**Aim of the exercise**
Restate word for word the section of the entries that opens at the line containing "yellow arrow: moved 1 px down" and closes at the line containing "cyan pentagon: rotated", both lines kept, pictures dropped.

**Data to process**
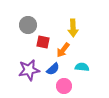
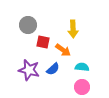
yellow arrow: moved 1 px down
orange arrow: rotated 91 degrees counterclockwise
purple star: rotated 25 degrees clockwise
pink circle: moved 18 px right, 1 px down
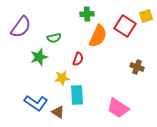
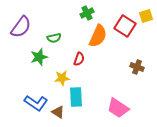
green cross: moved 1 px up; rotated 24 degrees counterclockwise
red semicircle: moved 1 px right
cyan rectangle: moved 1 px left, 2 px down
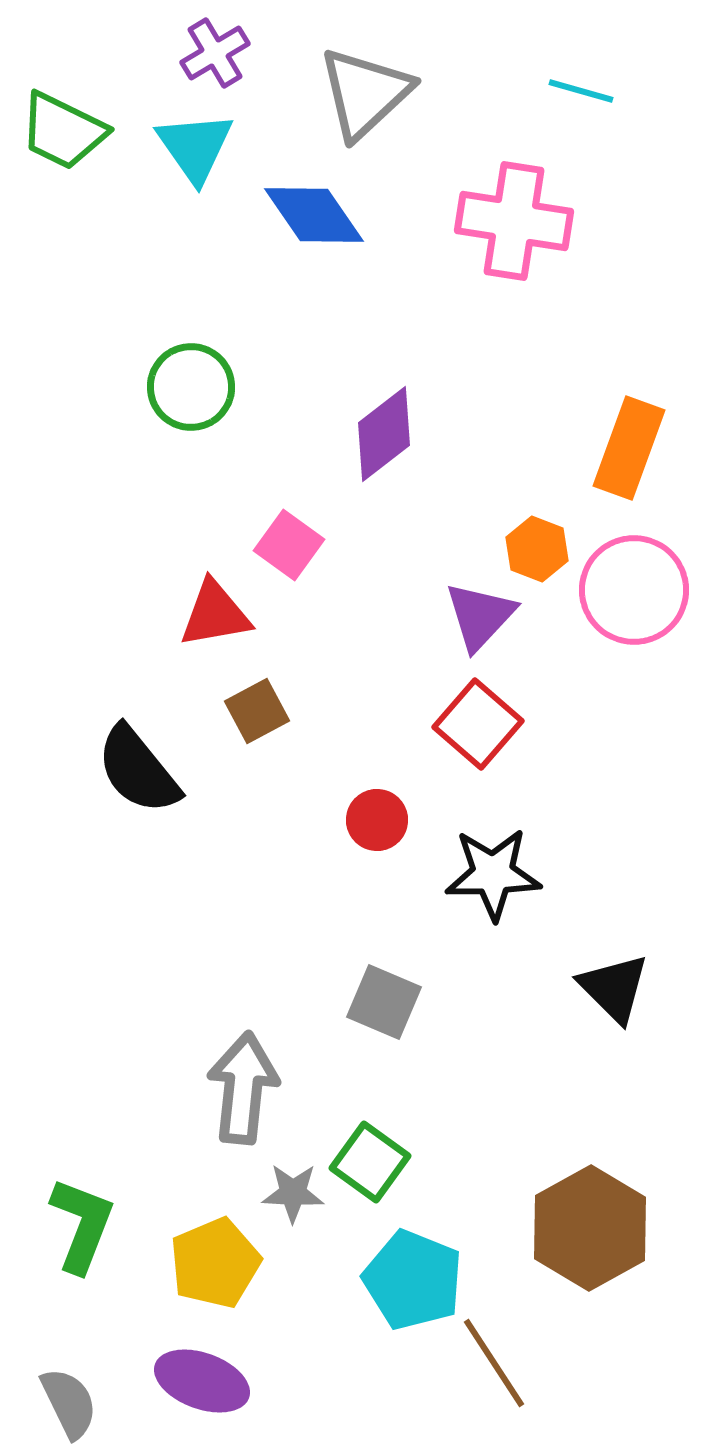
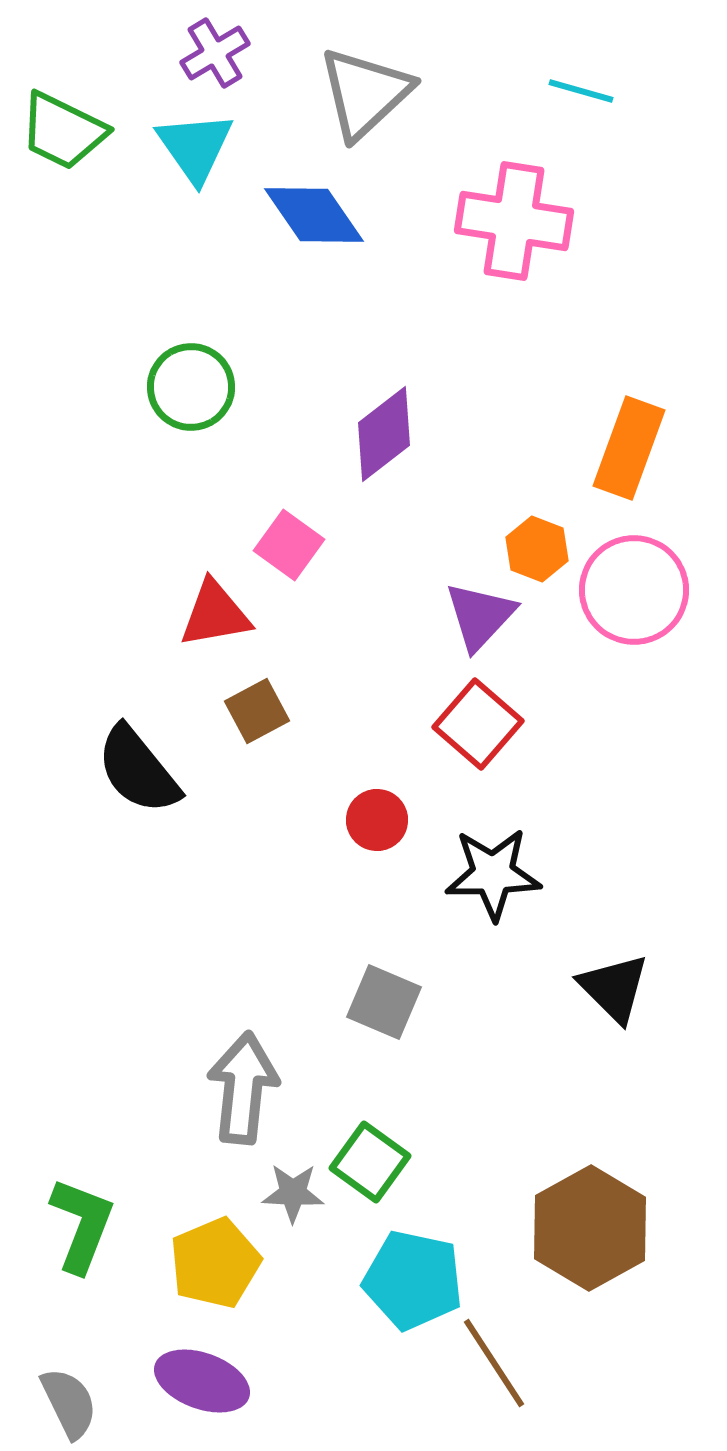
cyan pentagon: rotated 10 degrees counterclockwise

* * *

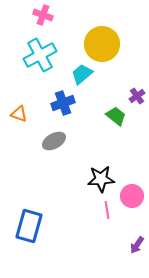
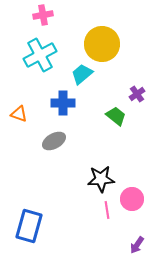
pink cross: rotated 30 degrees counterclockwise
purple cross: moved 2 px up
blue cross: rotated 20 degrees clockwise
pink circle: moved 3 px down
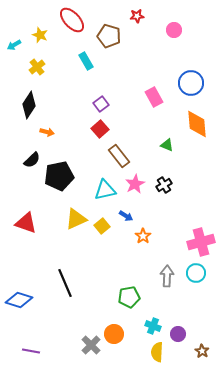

**Response to this exercise**
yellow arrow: moved 1 px down
orange arrow: rotated 91 degrees counterclockwise
purple star: rotated 25 degrees clockwise
pink circle: moved 18 px right, 1 px down
green cross: moved 1 px up; rotated 24 degrees counterclockwise
red semicircle: moved 1 px right
cyan rectangle: moved 1 px left, 2 px down
cyan pentagon: rotated 10 degrees counterclockwise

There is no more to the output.